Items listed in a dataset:

···

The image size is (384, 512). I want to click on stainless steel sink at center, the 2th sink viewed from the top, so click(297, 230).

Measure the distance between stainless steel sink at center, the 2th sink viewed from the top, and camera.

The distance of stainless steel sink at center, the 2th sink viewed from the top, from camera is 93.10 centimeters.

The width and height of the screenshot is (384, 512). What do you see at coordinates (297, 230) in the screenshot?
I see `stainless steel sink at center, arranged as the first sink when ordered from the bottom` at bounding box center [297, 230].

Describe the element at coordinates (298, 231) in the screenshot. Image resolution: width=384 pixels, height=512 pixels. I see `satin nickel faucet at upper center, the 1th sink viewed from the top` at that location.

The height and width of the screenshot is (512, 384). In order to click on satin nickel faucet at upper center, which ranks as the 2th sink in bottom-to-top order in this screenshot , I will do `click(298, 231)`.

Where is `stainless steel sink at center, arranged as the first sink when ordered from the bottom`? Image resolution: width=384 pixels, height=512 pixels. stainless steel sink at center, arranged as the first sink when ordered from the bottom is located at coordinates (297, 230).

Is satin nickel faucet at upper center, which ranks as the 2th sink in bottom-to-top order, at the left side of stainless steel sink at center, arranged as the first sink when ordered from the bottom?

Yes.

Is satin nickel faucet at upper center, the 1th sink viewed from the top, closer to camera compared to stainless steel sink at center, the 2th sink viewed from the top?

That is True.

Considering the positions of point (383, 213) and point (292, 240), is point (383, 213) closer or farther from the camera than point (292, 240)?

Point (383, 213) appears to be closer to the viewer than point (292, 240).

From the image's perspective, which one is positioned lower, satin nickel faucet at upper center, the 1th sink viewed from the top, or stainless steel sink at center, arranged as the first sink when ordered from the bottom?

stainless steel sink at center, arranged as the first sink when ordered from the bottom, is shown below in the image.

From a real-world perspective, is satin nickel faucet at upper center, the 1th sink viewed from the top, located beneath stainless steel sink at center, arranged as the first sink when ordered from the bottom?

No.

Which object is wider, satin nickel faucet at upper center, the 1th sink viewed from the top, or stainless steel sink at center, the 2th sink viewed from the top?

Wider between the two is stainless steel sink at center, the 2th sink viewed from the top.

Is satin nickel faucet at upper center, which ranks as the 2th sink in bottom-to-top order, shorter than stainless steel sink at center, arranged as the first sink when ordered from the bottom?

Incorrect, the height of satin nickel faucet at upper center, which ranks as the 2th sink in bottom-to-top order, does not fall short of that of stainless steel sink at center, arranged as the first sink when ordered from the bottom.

···

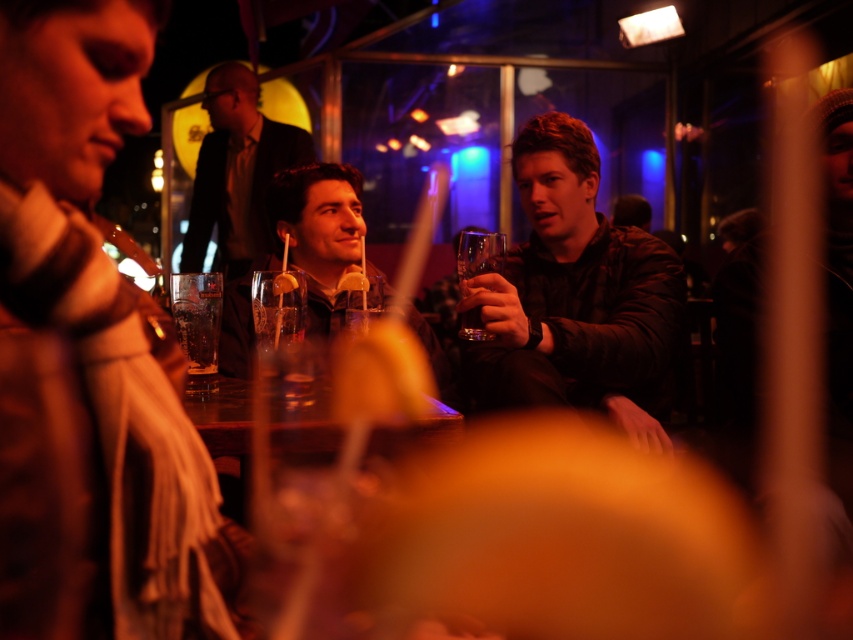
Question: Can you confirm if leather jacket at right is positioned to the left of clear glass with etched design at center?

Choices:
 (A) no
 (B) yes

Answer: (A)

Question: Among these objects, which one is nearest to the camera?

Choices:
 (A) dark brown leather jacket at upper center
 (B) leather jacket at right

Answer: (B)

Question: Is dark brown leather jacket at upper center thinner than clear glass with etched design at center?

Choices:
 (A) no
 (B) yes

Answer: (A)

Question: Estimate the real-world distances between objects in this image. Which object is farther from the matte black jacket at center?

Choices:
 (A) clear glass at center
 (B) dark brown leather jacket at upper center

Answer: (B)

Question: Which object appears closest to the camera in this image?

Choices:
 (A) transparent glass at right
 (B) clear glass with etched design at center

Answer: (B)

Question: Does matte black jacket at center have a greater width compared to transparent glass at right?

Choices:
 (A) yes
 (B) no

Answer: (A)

···

TASK TO CARRY OUT: Which lines of the items above contain the word "this", matching case? Return each of those lines in full.

OUTPUT:
The height and width of the screenshot is (512, 384). In order to click on satin nickel faucet at upper center, which ranks as the 2th sink in bottom-to-top order in this screenshot , I will do `click(298, 231)`.
Question: Estimate the real-world distances between objects in this image. Which object is farther from the matte black jacket at center?
Question: Which object appears closest to the camera in this image?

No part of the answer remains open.